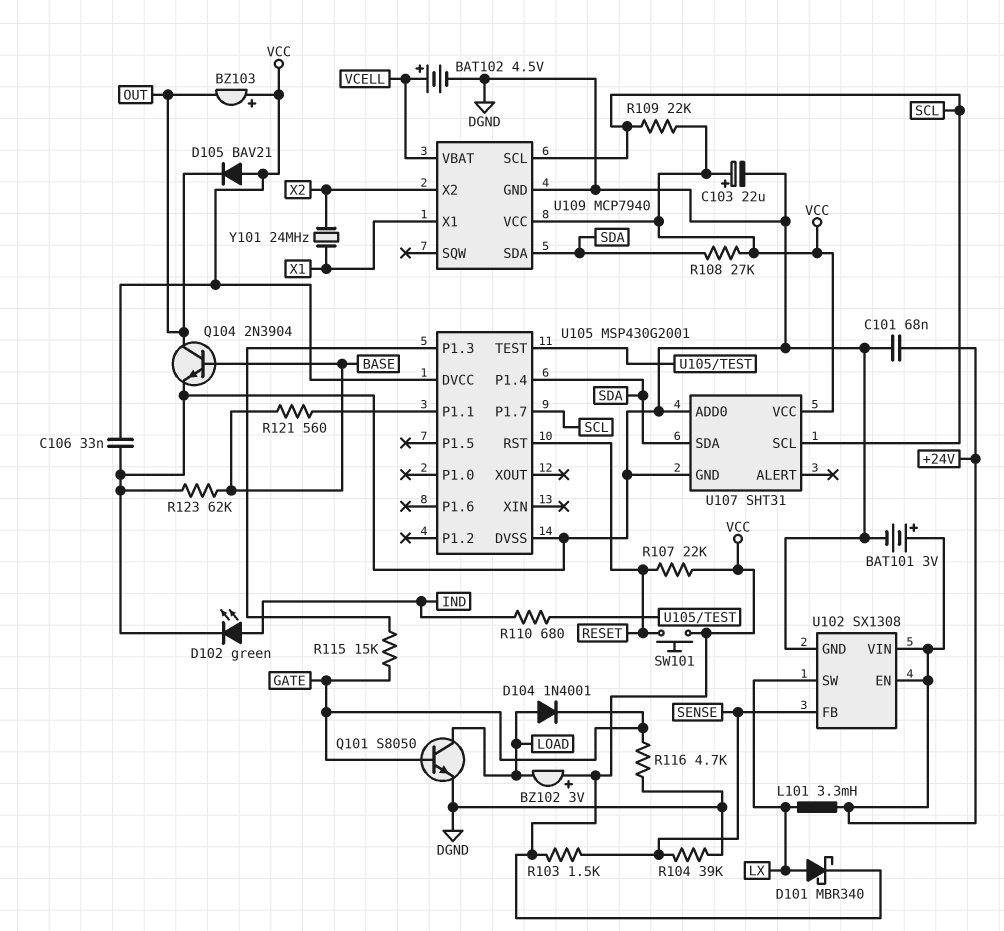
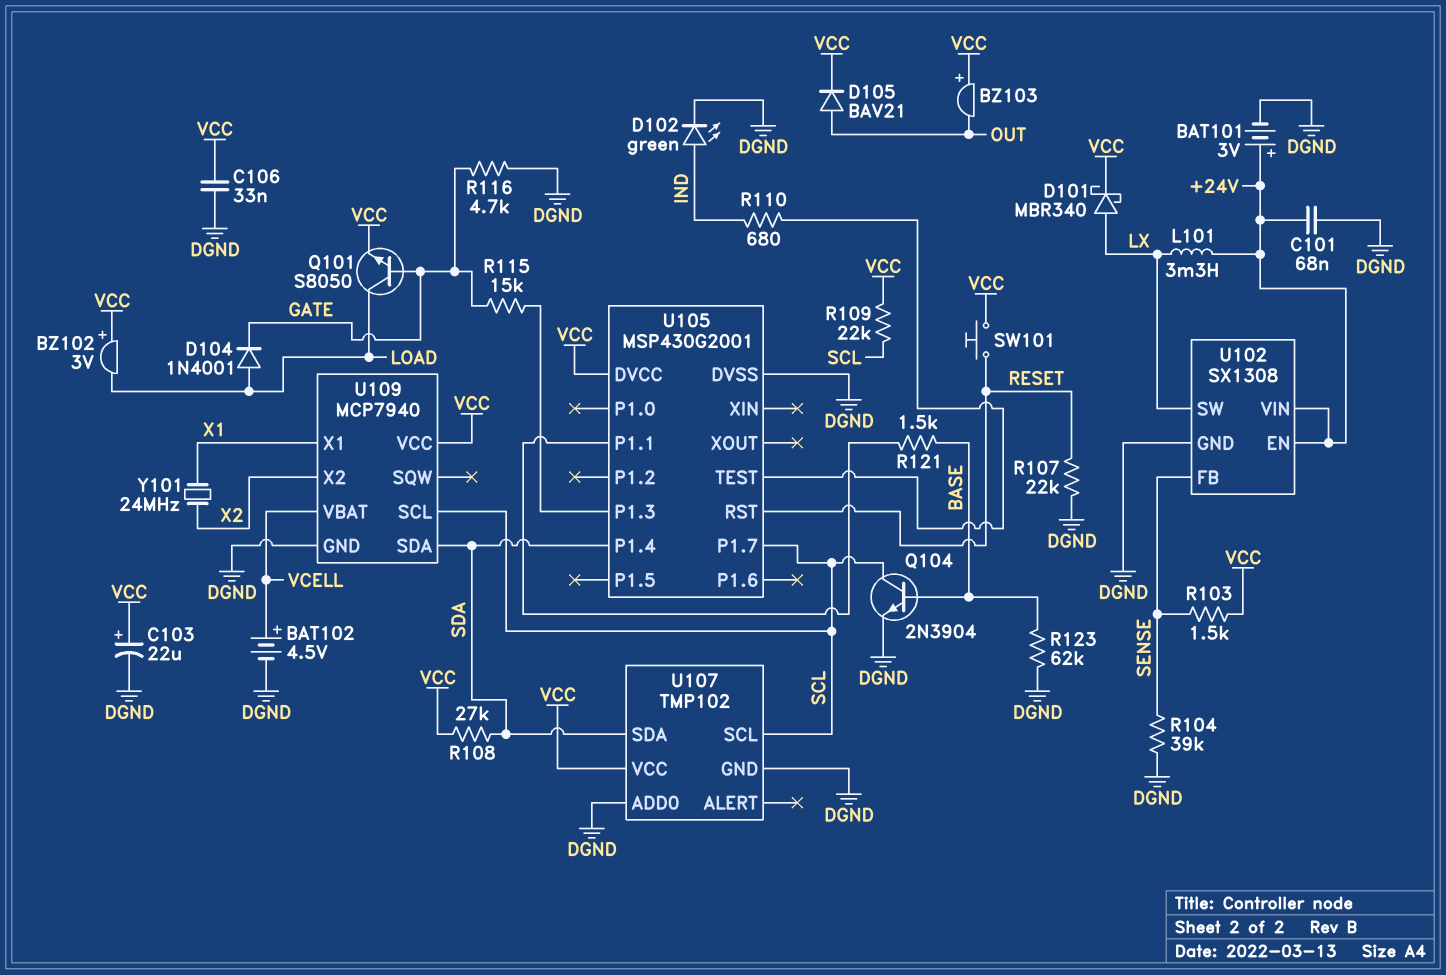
D105: diode BAV21 (A VCC, K OUT) -> diode BAV21 (A OUT, K VCC)
Q101: NPN S8050 (B GATE, C LOAD, E DGND) -> NPN S8050 (B GATE, C LOAD, E VCC)
Q104: NPN 2N3904 (B BASE, C OUT, E DGND) -> NPN 2N3904 (B BASE, C SCL, E DGND)
R107: 22k (RESET, VCC) -> 22k (DGND, RESET)
R121: 560 (BASE, U105/P1.1) -> 1.5k (BASE, U105/P1.1)
U107: SHT31 -> TMP102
☆ ☆ ☆
* [WHAT YOU NEED TO DO]
Give every line above again exactly, omitting whatever pictures appear.

* [WRITTEN REPLY]
D105: diode BAV21 (A VCC, K OUT) -> diode BAV21 (A OUT, K VCC)
Q101: NPN S8050 (B GATE, C LOAD, E DGND) -> NPN S8050 (B GATE, C LOAD, E VCC)
Q104: NPN 2N3904 (B BASE, C OUT, E DGND) -> NPN 2N3904 (B BASE, C SCL, E DGND)
R107: 22k (RESET, VCC) -> 22k (DGND, RESET)
R121: 560 (BASE, U105/P1.1) -> 1.5k (BASE, U105/P1.1)
U107: SHT31 -> TMP102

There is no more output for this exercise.